**LISTED RECORDS:**
:::

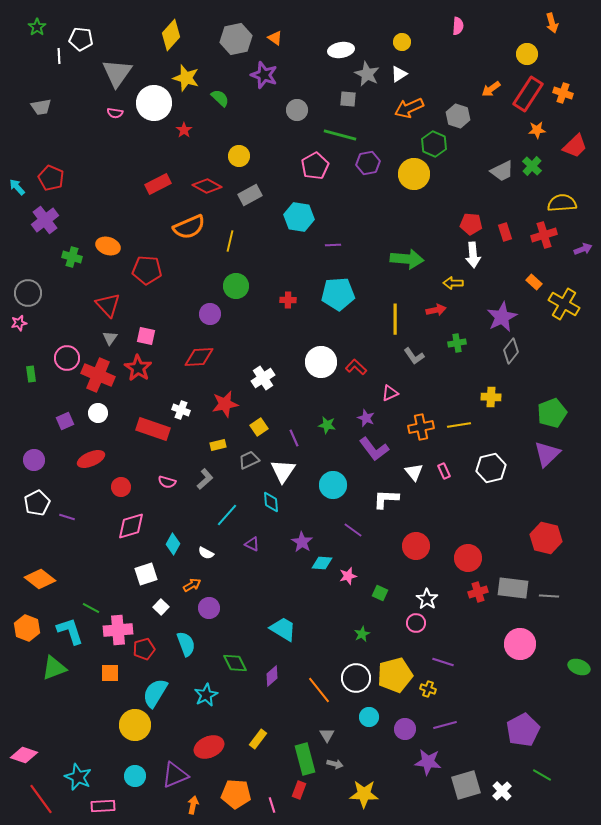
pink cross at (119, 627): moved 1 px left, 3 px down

:::

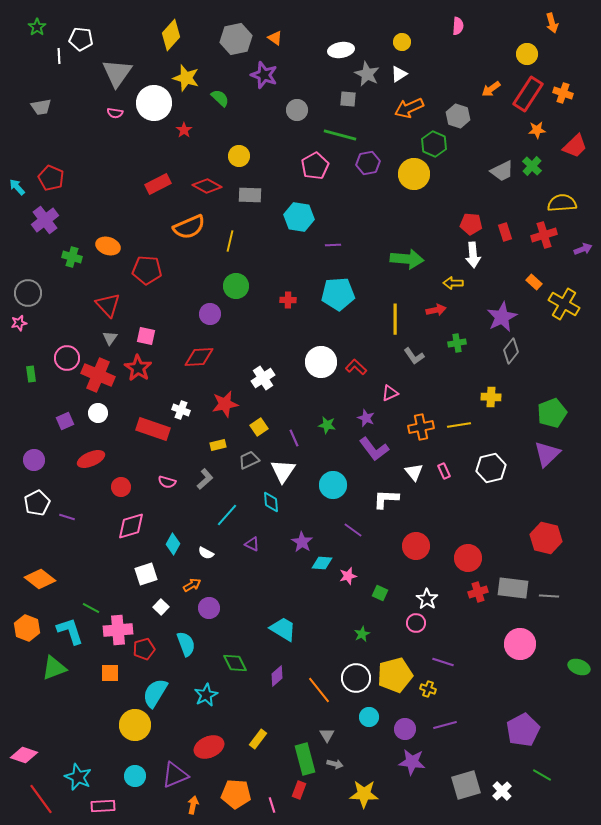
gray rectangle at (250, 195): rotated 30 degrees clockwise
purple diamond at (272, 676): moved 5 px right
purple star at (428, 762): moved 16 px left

:::

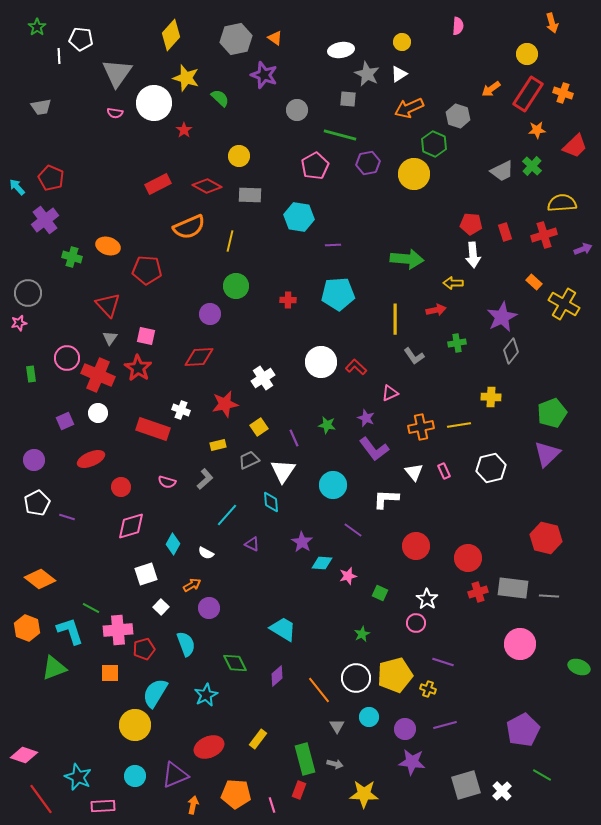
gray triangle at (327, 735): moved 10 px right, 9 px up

:::

**DIRECTIONS:**
Can you write out the part of the records that opens with the line containing "gray rectangle at" and closes with the line containing "purple star at (428, 762): moved 16 px left", swapping "clockwise" for "counterclockwise" and leaving everything else unchanged?

**CORRECT ANSWER:**
gray rectangle at (250, 195): rotated 30 degrees counterclockwise
purple diamond at (272, 676): moved 5 px right
purple star at (428, 762): moved 16 px left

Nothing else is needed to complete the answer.